The data

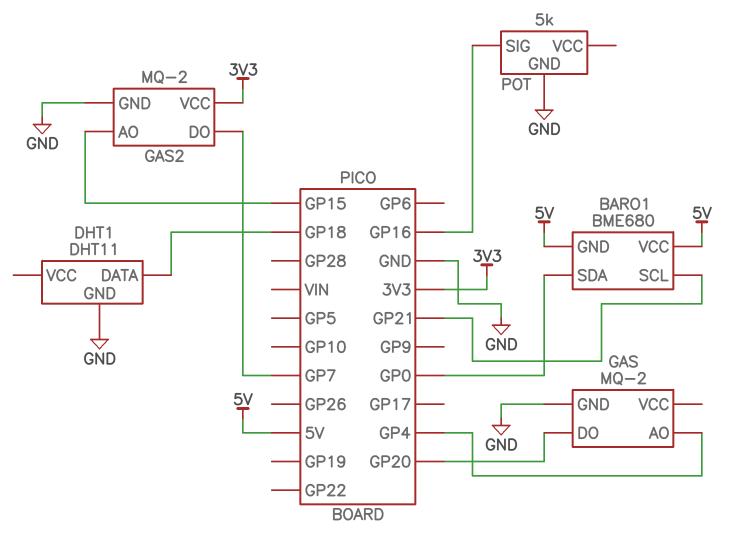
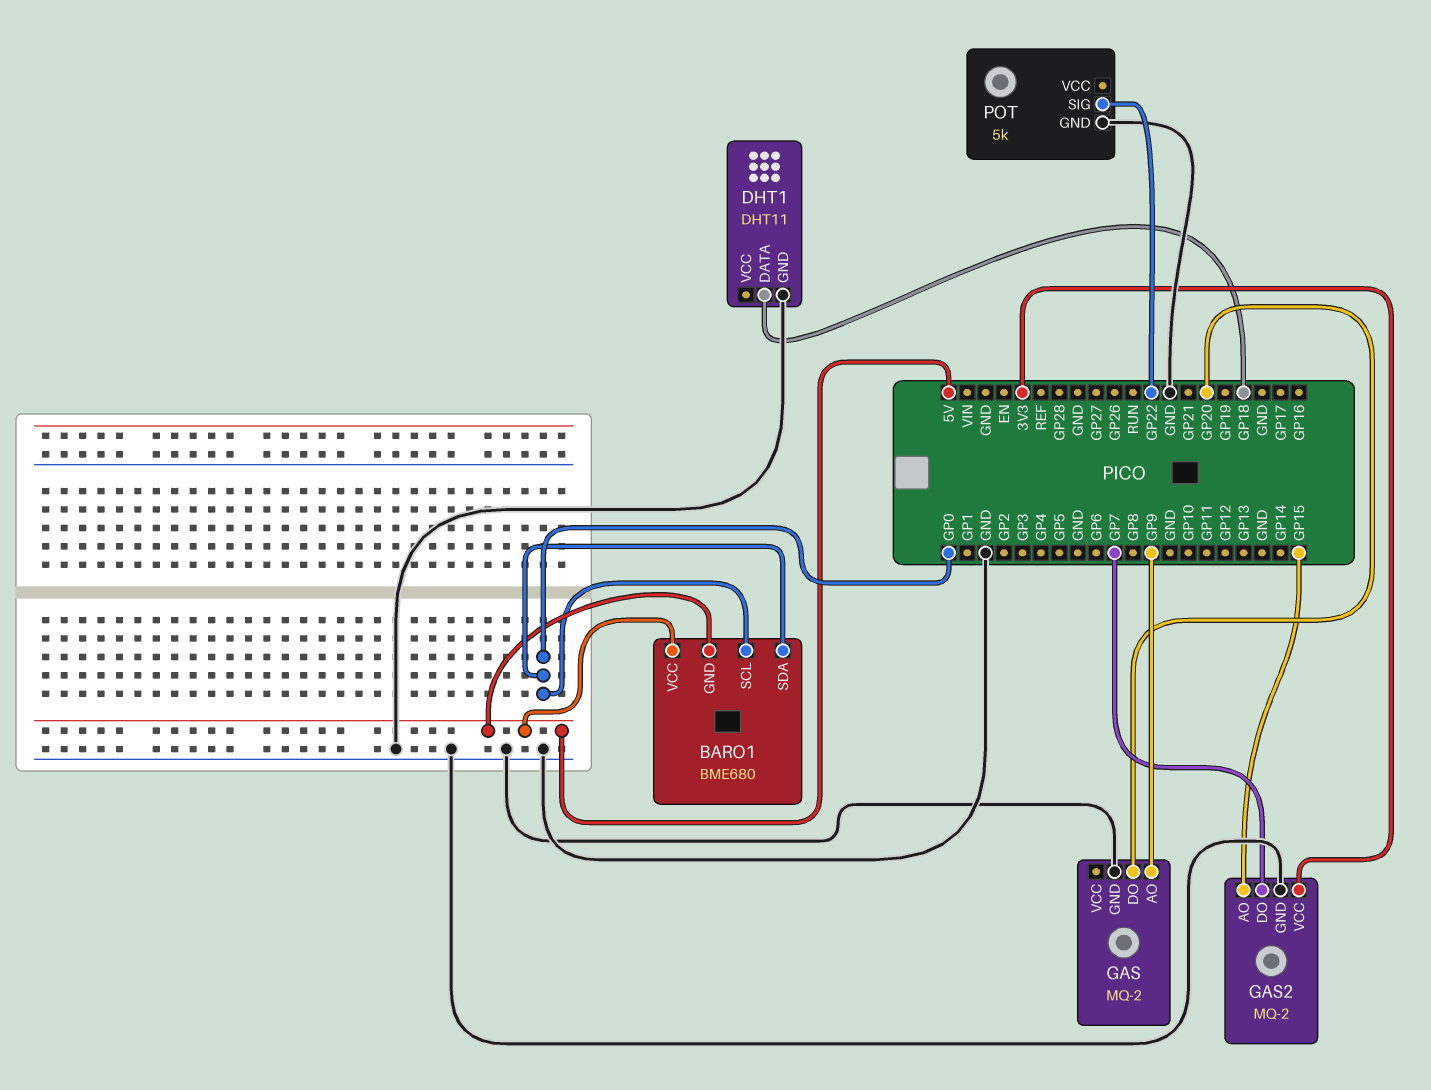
BARO1 pin SCL: GP21 -> GP0
GAS pin AO: GP4 -> GP9
POT pin SIG: GP16 -> GP22

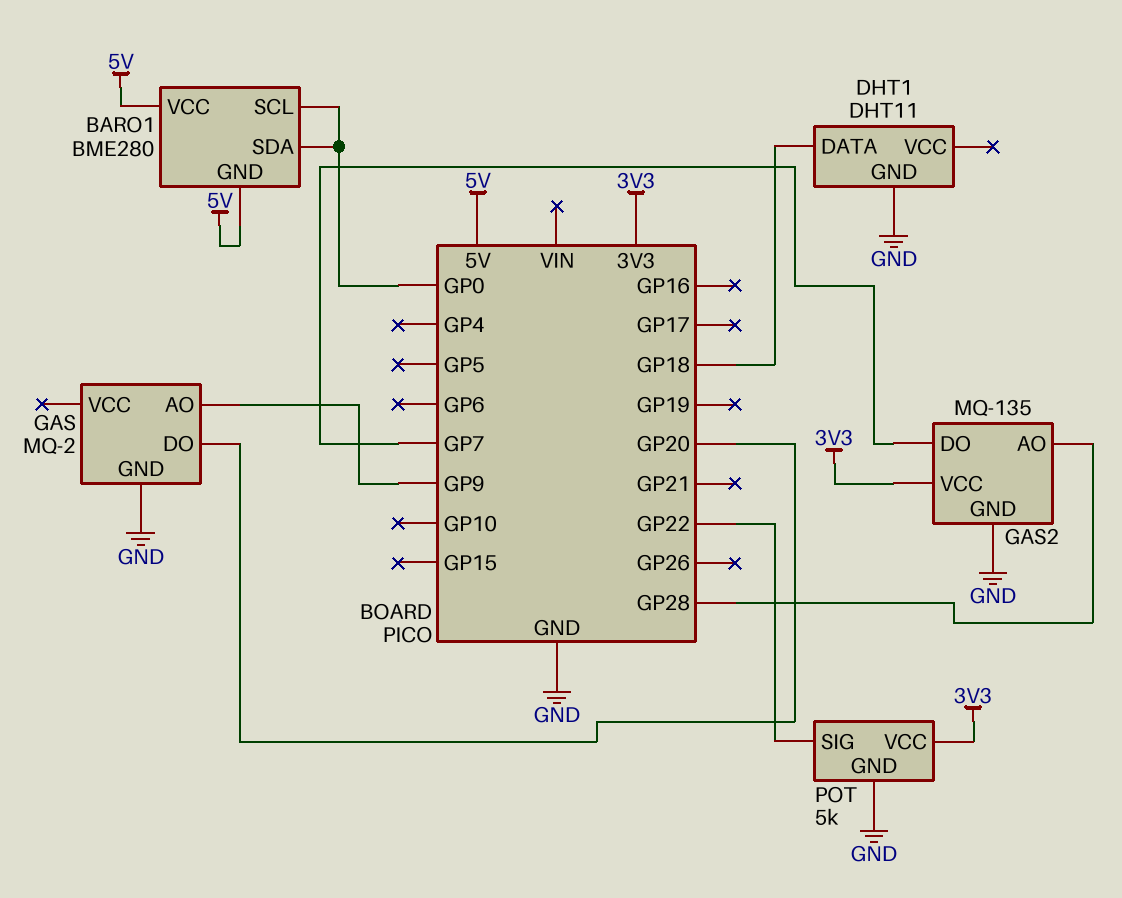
BARO1: BME680 -> BME280
GAS2: MQ-2 -> MQ-135
GAS2 pin AO: GP15 -> GP28
POT pin VCC: none -> 3V3

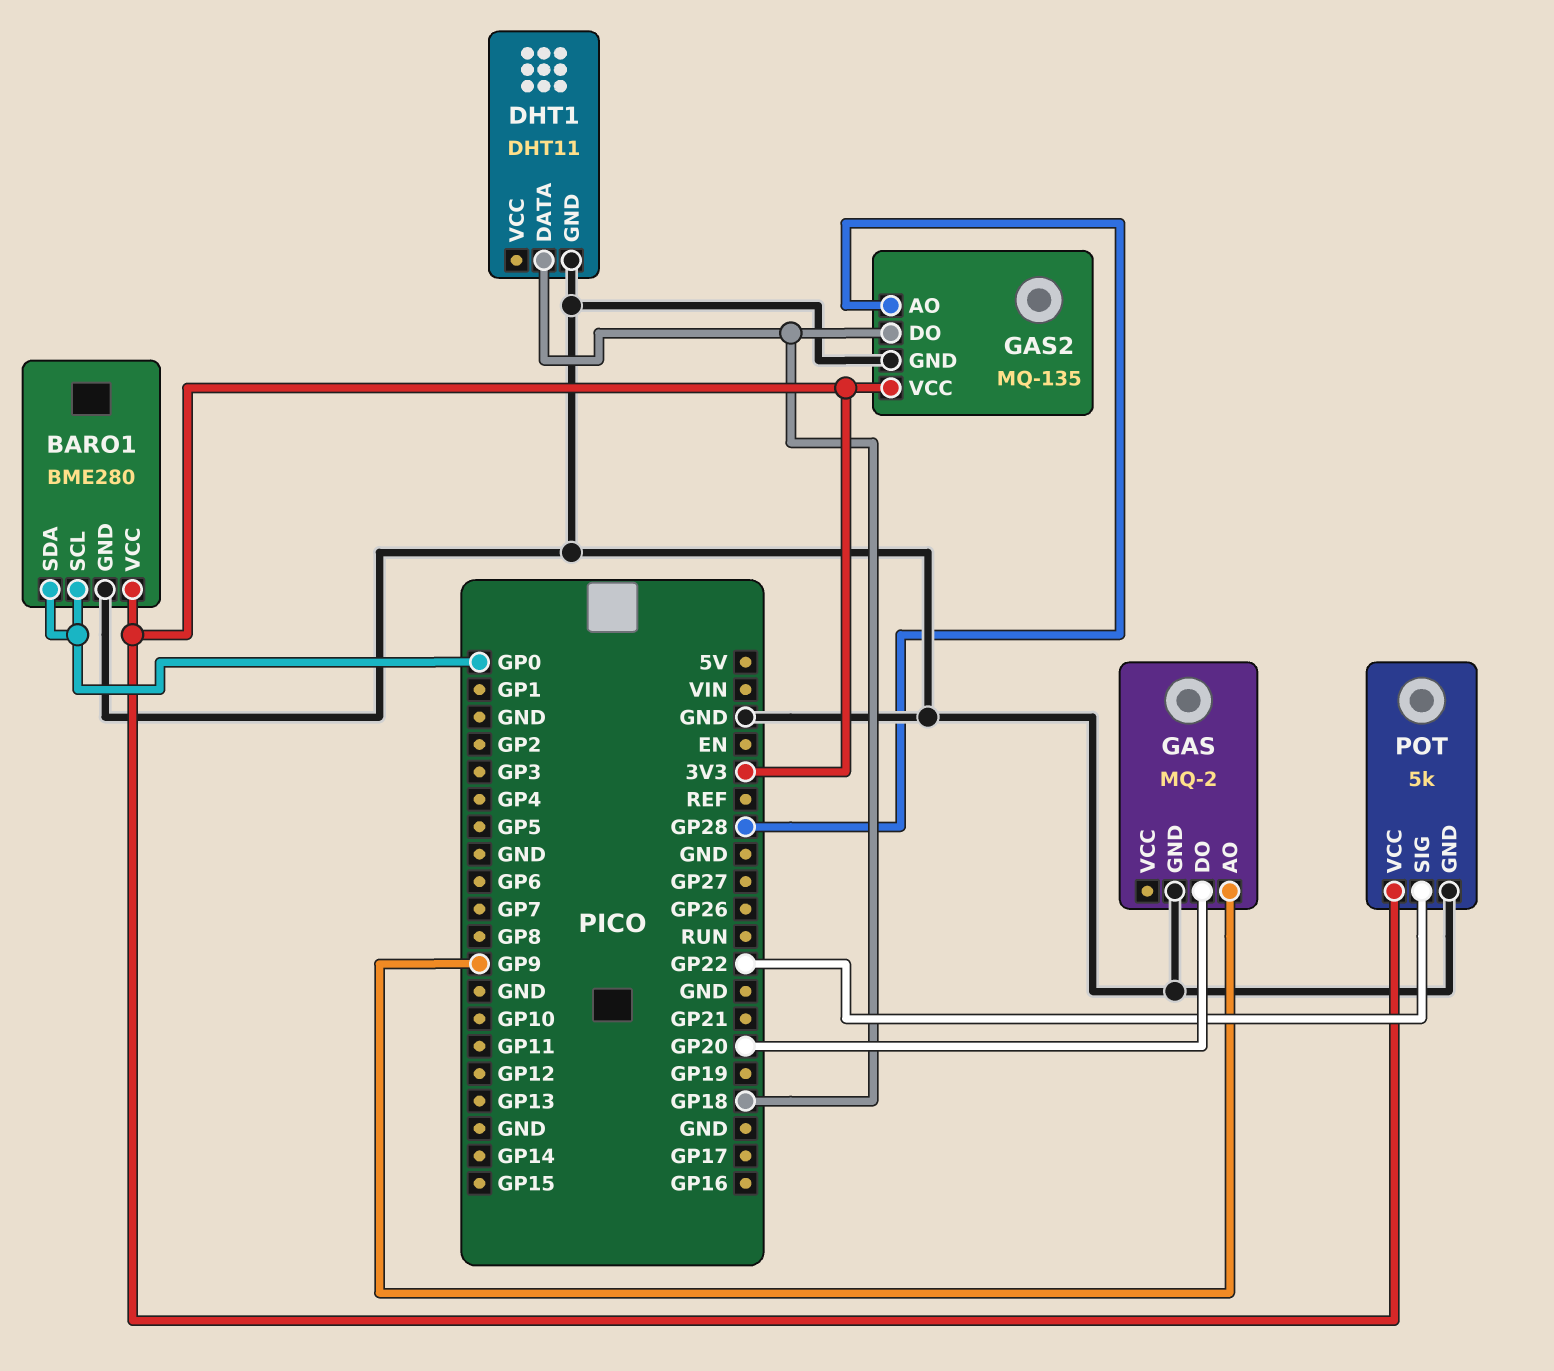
BARO1 pin GND: 5V -> GND
BARO1 pin VCC: 5V -> 3V3
GAS2 pin DO: GP7 -> GP18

About this task
Reproduce the entries above exactly. Do not include the images.

Completed exercise
BARO1 pin SCL: GP21 -> GP0
GAS pin AO: GP4 -> GP9
POT pin SIG: GP16 -> GP22

BARO1: BME680 -> BME280
GAS2: MQ-2 -> MQ-135
GAS2 pin AO: GP15 -> GP28
POT pin VCC: none -> 3V3

BARO1 pin GND: 5V -> GND
BARO1 pin VCC: 5V -> 3V3
GAS2 pin DO: GP7 -> GP18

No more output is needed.